▶ **Problem description**:
Revise the lines between the one containing "Extract the (x, y)" and the one containing "Country (28, 11)", inclusive, so that "Places visited" takes the place of "Areas visited" and nothing else changes. Leave the pictures out of your answer.

▶ **Rows**:
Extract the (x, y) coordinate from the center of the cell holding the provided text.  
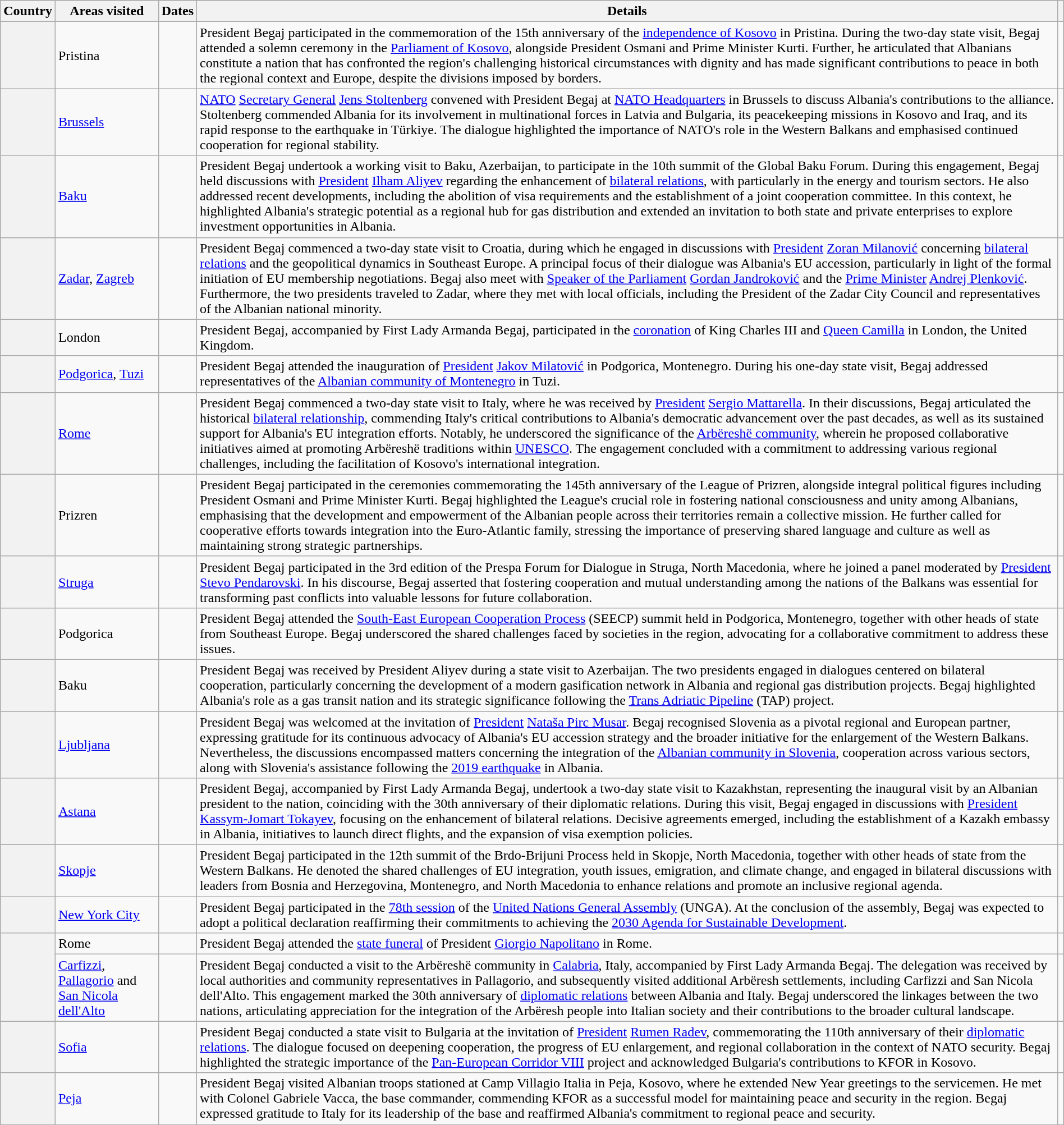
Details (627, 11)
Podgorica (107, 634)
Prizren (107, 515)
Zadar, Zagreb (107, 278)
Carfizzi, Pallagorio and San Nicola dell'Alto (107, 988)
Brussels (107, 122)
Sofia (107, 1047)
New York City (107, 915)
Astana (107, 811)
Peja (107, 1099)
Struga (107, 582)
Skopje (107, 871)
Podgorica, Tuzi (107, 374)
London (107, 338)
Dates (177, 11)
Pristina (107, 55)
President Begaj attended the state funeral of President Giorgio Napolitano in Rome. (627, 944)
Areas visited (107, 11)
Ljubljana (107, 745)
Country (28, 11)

==

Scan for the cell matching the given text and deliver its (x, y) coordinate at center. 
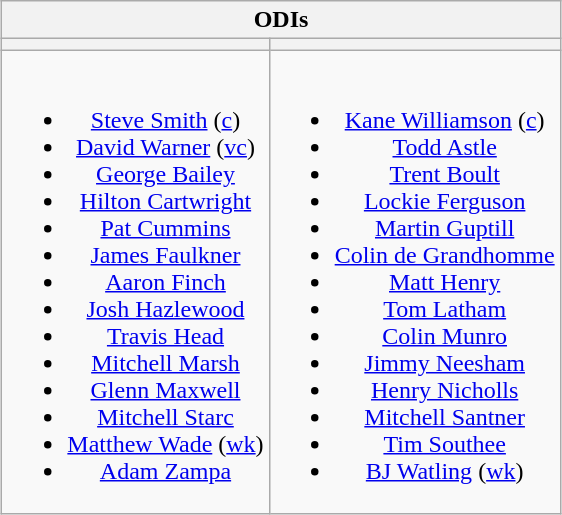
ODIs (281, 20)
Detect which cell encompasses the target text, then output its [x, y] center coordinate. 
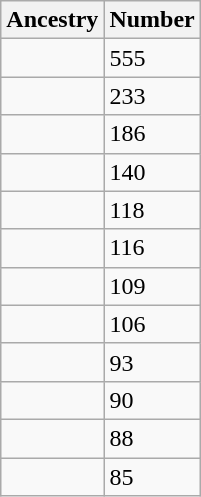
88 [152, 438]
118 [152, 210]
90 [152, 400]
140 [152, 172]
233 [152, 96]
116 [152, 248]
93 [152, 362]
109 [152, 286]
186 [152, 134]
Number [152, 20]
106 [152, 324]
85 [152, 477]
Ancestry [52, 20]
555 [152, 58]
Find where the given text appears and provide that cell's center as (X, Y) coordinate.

▶ **Response to this exercise**:
Extract the (x, y) coordinate from the center of the cell holding the provided text.  
Details (627, 11)
Podgorica (107, 634)
Prizren (107, 515)
Zadar, Zagreb (107, 278)
Carfizzi, Pallagorio and San Nicola dell'Alto (107, 988)
Brussels (107, 122)
Sofia (107, 1047)
New York City (107, 915)
Astana (107, 811)
Peja (107, 1099)
Struga (107, 582)
Skopje (107, 871)
Podgorica, Tuzi (107, 374)
London (107, 338)
Dates (177, 11)
Pristina (107, 55)
President Begaj attended the state funeral of President Giorgio Napolitano in Rome. (627, 944)
Places visited (107, 11)
Ljubljana (107, 745)
Country (28, 11)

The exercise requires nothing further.